§ **What you should do**:
Write out the entire listing below exactly, with the pictures left out.

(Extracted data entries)
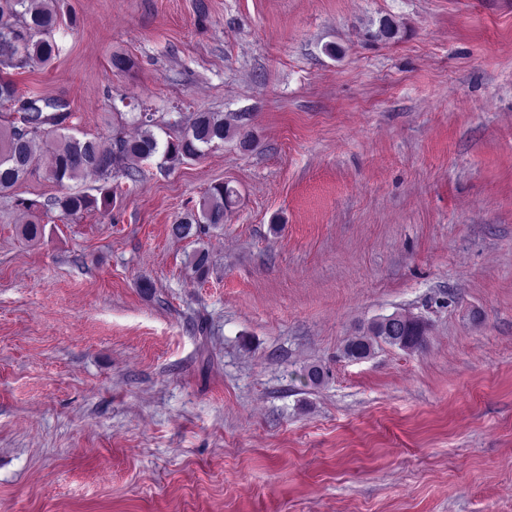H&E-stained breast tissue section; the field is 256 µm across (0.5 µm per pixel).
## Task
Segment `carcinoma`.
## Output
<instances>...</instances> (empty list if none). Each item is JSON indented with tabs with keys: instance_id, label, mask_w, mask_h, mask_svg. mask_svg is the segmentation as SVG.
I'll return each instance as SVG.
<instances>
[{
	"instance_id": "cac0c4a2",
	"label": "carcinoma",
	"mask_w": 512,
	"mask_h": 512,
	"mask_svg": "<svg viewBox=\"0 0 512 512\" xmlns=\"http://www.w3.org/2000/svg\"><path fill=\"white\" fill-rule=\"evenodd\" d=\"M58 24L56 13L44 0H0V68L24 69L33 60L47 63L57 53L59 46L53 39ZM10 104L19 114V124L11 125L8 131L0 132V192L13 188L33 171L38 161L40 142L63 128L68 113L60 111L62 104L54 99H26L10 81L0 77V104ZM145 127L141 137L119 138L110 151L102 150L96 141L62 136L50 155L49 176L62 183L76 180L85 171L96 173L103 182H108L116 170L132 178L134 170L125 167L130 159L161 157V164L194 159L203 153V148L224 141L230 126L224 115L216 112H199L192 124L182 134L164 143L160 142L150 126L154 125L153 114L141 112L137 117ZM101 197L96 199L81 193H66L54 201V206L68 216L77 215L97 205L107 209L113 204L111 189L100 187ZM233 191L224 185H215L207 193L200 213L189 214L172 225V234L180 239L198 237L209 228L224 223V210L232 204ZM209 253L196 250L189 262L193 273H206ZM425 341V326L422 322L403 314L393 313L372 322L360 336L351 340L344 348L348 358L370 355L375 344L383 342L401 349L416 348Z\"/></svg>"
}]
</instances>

§ **Correct response**:
H&E-stained breast tissue section; the field is 256 µm across (0.5 µm per pixel).
## Task
Segment `carcinoma`.
## Output
<instances>...</instances> (empty list if none). Each item is JSON indented with tabs with keys: instance_id, label, mask_w, mask_h, mask_svg. mask_svg is the segmentation as SVG.
I'll return each instance as SVG.
<instances>
[{
	"instance_id": "cac0c4a2",
	"label": "carcinoma",
	"mask_w": 512,
	"mask_h": 512,
	"mask_svg": "<svg viewBox=\"0 0 512 512\" xmlns=\"http://www.w3.org/2000/svg\"><path fill=\"white\" fill-rule=\"evenodd\" d=\"M58 24L56 13L44 0H0V68L24 69L33 60L47 63L57 53L59 46L53 39ZM10 104L19 114V124L11 125L8 131L0 132V192L13 188L33 171L38 161L40 142L63 128L68 113L60 111L62 104L54 99H26L10 81L0 77V104ZM145 127L141 137L119 138L110 151L102 150L96 141L62 136L50 155L49 176L62 183L76 180L85 171L96 173L103 182H108L116 170L132 178L134 170L125 167L130 159L161 157V164L194 159L203 153V148L224 141L230 126L224 115L216 112H199L192 124L182 134L164 143L160 142L150 126L154 125L153 114L141 112L137 117ZM101 197L96 199L81 193H66L54 201V206L68 216L77 215L97 205L107 209L113 204L111 189L100 187ZM233 191L224 185H215L207 193L200 213L189 214L172 225V234L180 239L198 237L209 228L224 223V210L232 204ZM209 253L196 250L189 262L193 273H206ZM425 341V326L422 322L403 314L393 313L372 322L360 336L351 340L344 348L348 358L370 355L375 344L383 342L401 349L416 348Z\"/></svg>"
}]
</instances>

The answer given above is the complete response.